Activity: Within these entries, which lines include the string "spoon"? Copy each one.

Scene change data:
┌──

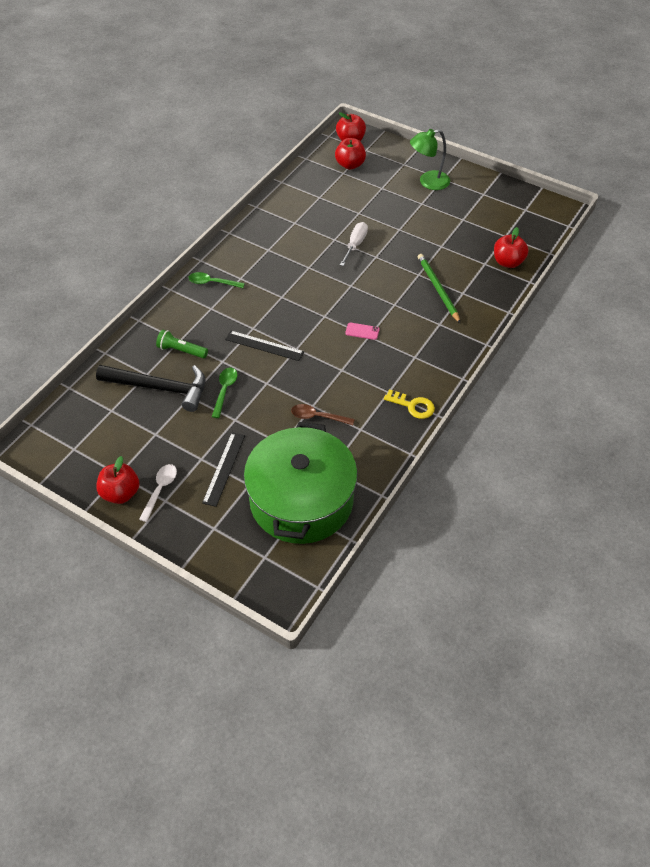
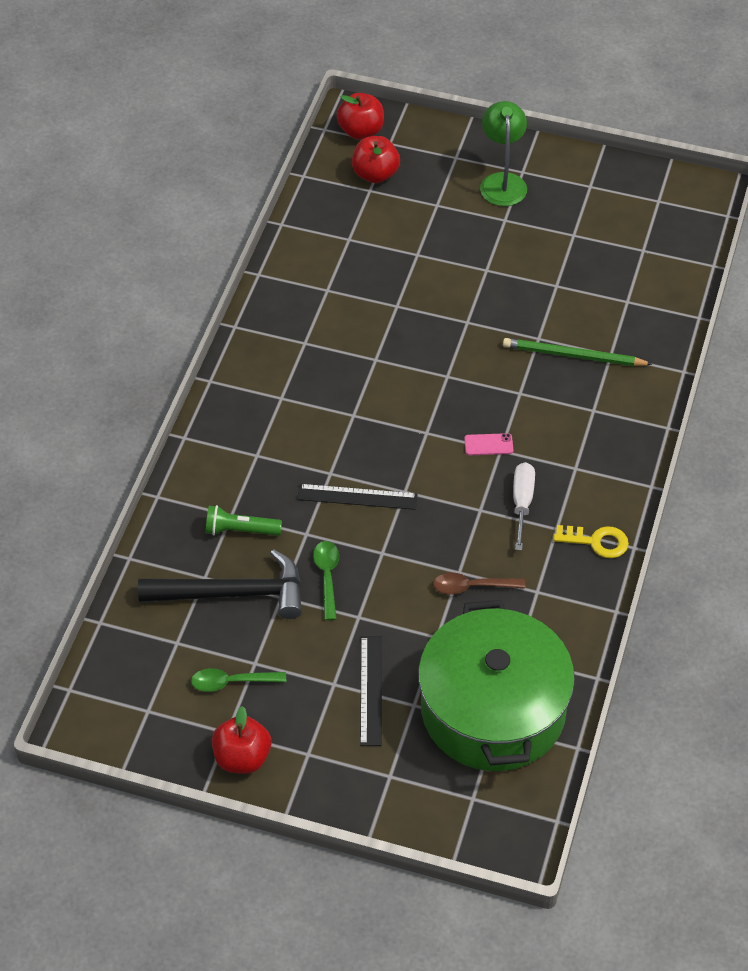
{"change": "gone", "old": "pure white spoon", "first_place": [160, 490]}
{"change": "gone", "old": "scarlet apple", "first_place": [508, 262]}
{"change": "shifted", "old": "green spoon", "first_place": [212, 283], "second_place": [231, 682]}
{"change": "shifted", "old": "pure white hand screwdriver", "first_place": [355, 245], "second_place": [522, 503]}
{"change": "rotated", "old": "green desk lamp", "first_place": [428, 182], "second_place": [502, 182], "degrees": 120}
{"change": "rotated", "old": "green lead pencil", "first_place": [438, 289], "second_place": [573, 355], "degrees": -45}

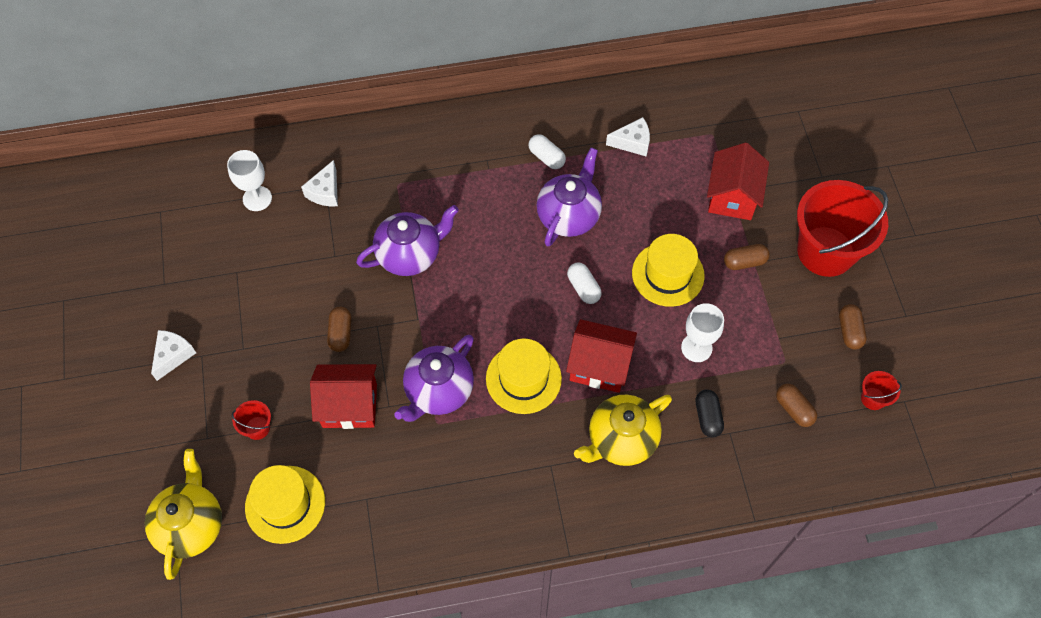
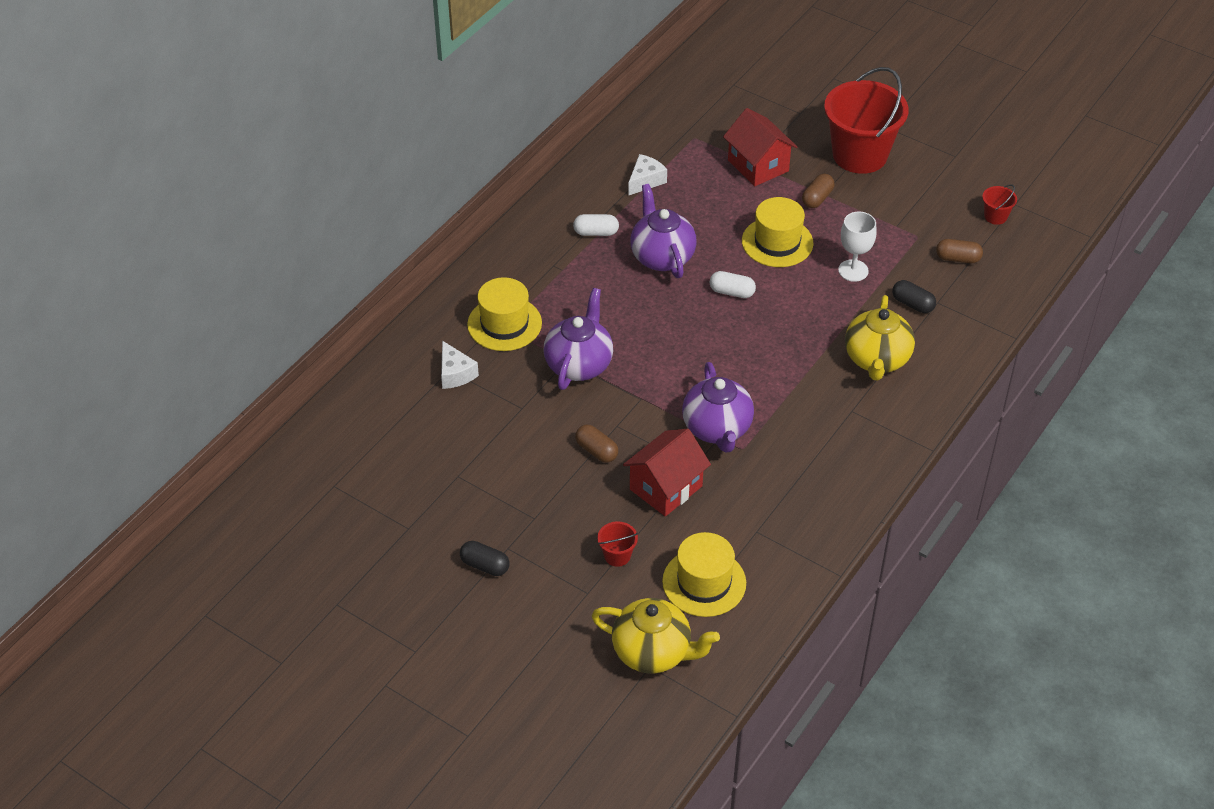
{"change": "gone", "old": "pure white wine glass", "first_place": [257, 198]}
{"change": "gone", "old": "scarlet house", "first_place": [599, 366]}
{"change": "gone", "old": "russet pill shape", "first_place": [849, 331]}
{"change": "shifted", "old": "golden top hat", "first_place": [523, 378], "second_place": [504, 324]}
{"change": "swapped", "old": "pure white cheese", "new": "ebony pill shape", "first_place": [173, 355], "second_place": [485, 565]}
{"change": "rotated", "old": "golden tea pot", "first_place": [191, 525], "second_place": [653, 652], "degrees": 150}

└──

Solution to this exercise:
{"change": "gone", "old": "pure white spoon", "first_place": [160, 490]}
{"change": "shifted", "old": "green spoon", "first_place": [212, 283], "second_place": [231, 682]}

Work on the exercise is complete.